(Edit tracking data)
════
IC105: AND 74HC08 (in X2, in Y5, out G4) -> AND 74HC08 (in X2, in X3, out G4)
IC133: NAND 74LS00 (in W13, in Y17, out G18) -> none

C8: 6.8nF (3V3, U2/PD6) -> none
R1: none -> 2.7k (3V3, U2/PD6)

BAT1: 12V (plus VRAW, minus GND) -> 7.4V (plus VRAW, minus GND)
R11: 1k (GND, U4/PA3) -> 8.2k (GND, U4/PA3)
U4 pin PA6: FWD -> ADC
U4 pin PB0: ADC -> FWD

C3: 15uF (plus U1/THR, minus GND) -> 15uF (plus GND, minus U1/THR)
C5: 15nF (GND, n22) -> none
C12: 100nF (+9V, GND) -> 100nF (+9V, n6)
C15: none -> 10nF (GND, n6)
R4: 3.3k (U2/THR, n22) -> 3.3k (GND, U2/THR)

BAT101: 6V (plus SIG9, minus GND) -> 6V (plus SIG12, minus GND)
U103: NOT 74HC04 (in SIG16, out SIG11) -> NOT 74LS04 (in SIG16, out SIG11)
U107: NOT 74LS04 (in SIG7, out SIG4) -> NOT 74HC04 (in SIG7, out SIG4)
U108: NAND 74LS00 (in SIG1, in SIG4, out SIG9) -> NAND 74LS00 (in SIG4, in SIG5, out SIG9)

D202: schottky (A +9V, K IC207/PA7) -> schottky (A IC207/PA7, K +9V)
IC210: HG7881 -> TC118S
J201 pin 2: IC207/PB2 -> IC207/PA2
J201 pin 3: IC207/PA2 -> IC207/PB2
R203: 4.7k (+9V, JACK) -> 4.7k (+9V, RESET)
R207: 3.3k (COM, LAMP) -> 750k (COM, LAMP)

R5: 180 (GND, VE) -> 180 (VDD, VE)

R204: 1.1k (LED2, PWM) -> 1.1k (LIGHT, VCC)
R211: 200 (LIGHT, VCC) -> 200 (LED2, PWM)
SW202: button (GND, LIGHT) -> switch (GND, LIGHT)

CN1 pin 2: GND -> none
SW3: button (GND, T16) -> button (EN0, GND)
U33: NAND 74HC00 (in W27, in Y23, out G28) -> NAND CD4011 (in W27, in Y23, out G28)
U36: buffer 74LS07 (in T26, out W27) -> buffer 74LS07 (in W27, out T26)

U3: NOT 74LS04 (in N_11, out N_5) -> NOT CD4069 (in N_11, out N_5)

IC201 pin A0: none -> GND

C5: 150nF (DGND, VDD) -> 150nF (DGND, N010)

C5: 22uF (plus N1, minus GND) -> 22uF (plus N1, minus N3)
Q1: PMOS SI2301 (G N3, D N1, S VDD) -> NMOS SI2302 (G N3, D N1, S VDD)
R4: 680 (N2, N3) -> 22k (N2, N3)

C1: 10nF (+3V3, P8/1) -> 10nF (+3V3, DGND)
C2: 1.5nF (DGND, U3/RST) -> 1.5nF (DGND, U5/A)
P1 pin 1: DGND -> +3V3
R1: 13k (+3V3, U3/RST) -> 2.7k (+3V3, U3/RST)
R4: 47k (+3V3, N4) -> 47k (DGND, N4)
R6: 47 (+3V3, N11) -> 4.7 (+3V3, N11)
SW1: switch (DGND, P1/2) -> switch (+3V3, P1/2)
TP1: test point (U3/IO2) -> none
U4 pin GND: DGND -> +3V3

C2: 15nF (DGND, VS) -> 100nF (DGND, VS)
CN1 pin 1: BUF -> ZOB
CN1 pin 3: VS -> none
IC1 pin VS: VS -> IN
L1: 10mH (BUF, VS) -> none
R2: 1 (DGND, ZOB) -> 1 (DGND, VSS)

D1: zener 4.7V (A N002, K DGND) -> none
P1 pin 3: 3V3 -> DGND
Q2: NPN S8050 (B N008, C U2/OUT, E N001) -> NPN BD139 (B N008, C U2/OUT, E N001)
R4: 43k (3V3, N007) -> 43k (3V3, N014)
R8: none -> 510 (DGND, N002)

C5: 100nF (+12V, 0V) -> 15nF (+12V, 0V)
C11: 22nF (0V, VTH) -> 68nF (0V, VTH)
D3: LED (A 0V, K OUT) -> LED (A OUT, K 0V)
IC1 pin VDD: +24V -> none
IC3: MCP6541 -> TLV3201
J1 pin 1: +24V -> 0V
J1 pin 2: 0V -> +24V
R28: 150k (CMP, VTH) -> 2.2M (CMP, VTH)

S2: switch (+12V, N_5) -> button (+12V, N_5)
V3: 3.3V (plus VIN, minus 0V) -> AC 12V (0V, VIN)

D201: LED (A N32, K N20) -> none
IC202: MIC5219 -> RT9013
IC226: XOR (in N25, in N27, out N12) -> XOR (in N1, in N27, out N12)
════
» **Task brief**
Where the line with "C5: 15nF (GND, n22) -> none" ends, your copy should end too; please return exactly the lines from the first line of the data through it.

» **Expected output**
IC105: AND 74HC08 (in X2, in Y5, out G4) -> AND 74HC08 (in X2, in X3, out G4)
IC133: NAND 74LS00 (in W13, in Y17, out G18) -> none

C8: 6.8nF (3V3, U2/PD6) -> none
R1: none -> 2.7k (3V3, U2/PD6)

BAT1: 12V (plus VRAW, minus GND) -> 7.4V (plus VRAW, minus GND)
R11: 1k (GND, U4/PA3) -> 8.2k (GND, U4/PA3)
U4 pin PA6: FWD -> ADC
U4 pin PB0: ADC -> FWD

C3: 15uF (plus U1/THR, minus GND) -> 15uF (plus GND, minus U1/THR)
C5: 15nF (GND, n22) -> none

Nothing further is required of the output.